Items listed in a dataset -
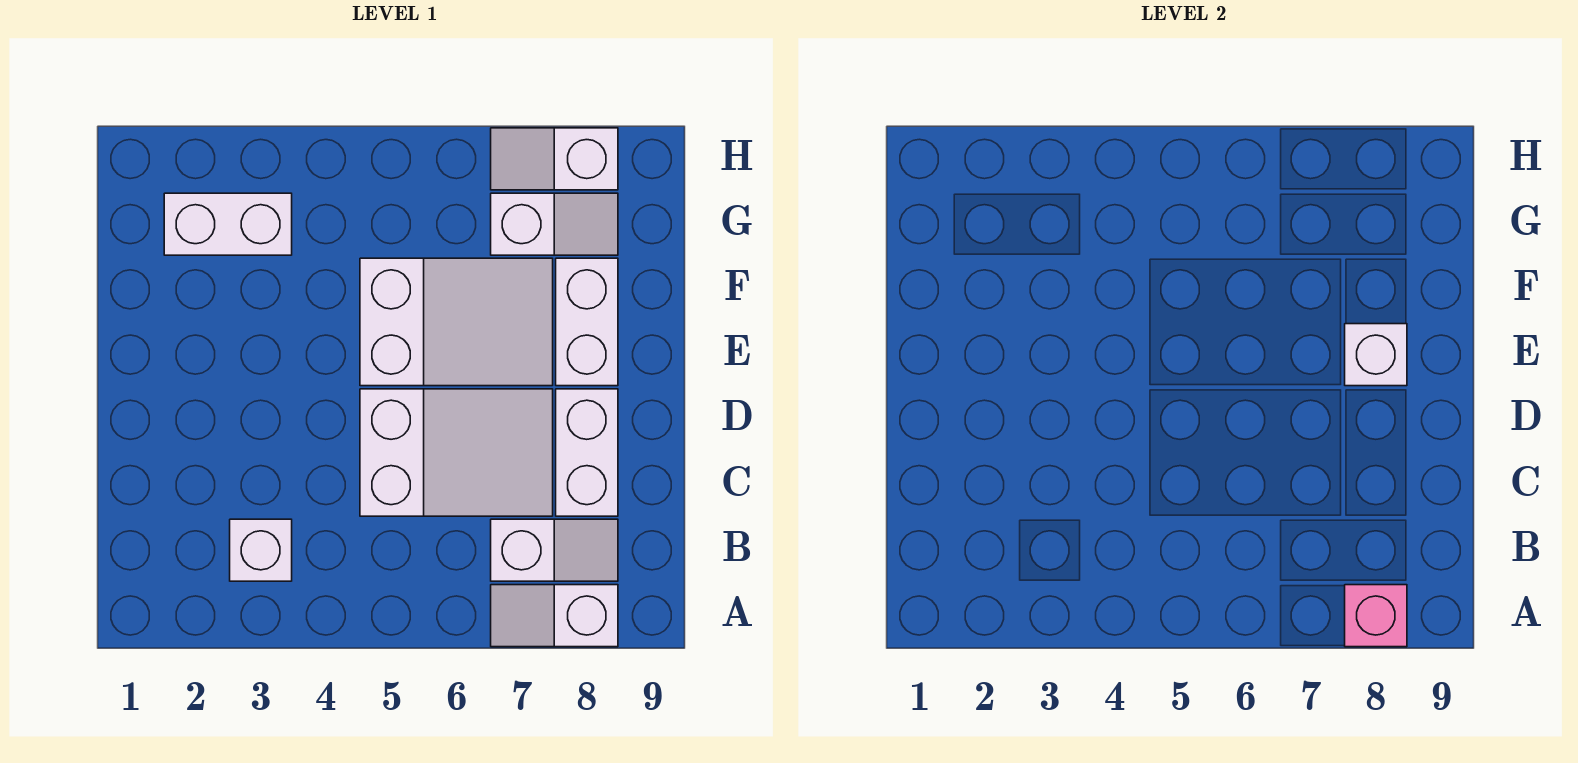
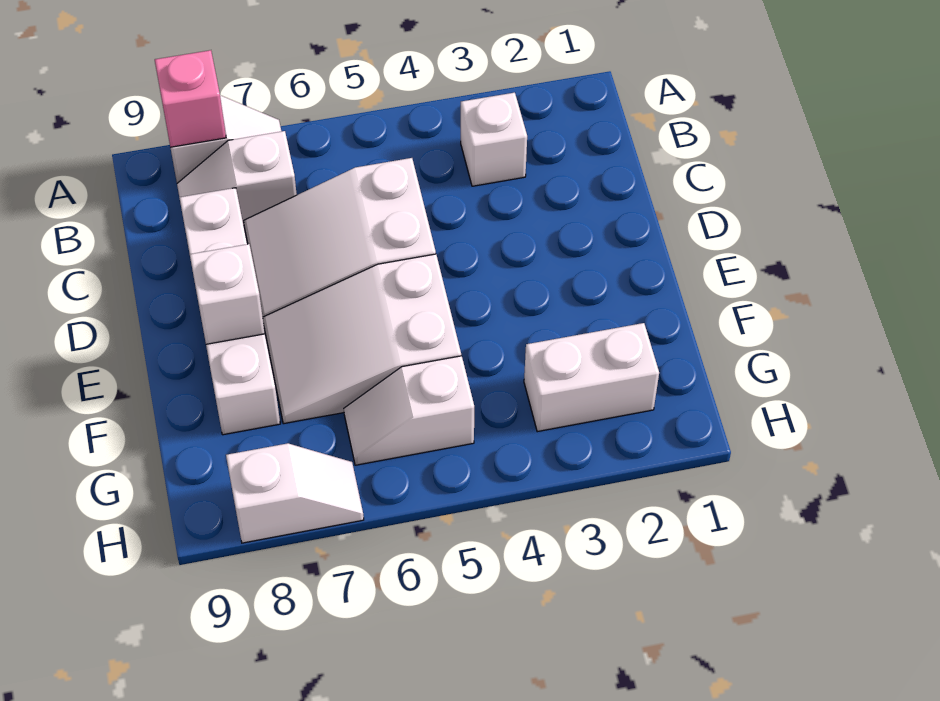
white slope G7:G8 level 1 top 7 -> white slope G5:G6 level 1 top 5

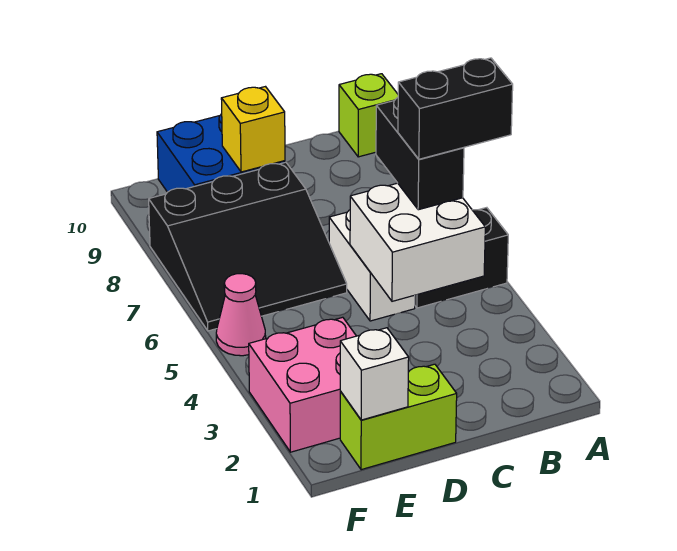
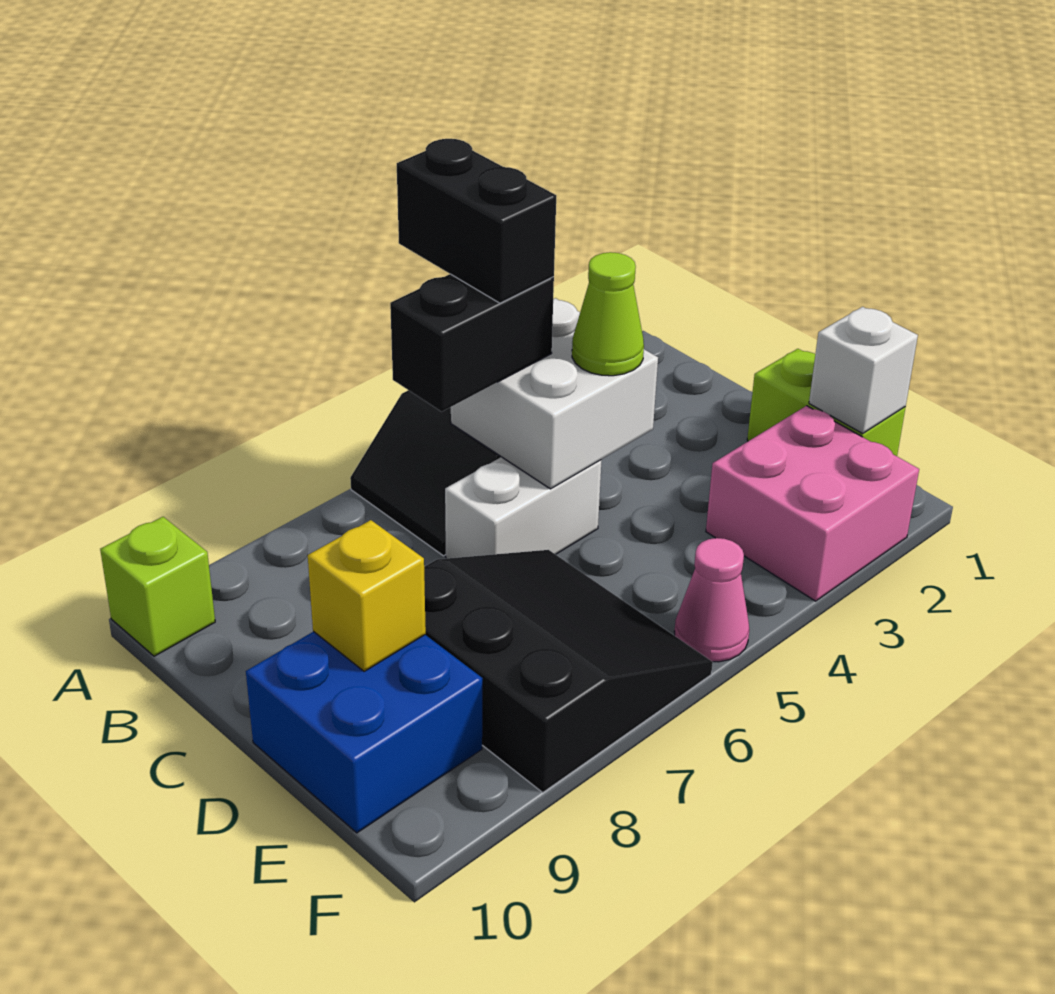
none -> lime cone C4 level 3

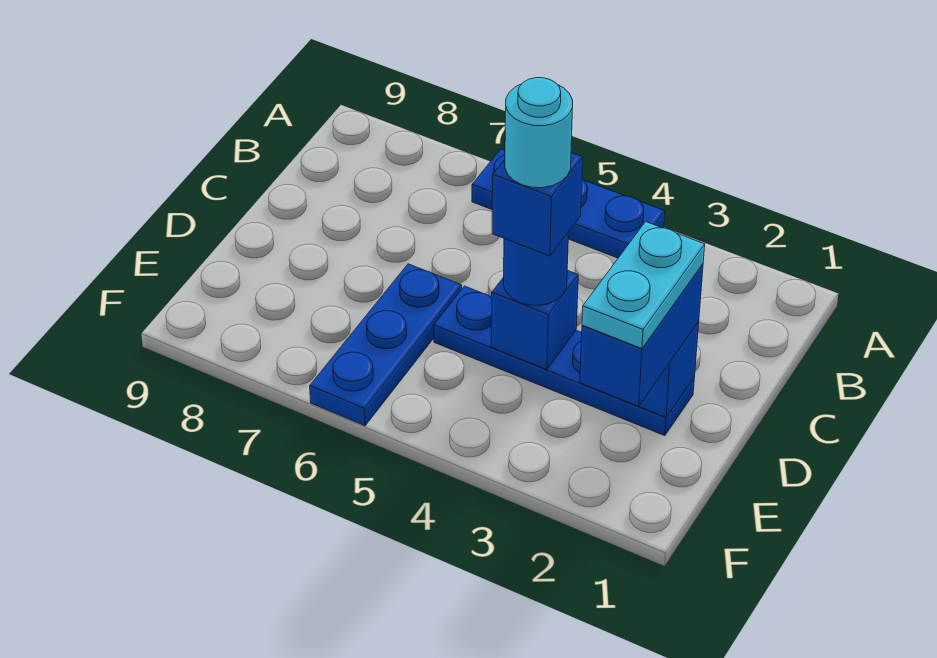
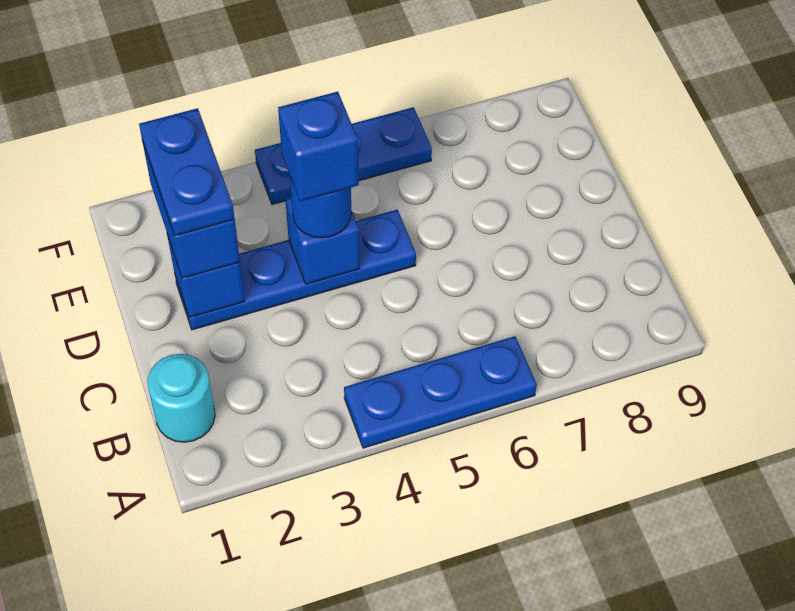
cyan plate D2:E2 level 4 -> blue plate D2:E2 level 4
cyan round brick D4 level 5 -> cyan round brick B1 level 1
blue plate D6:F6 level 1 -> blue plate F4:F6 level 1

Assignment - Find every line in the records that has the string "blue", then state how many there are and nothing else.

Task response - 2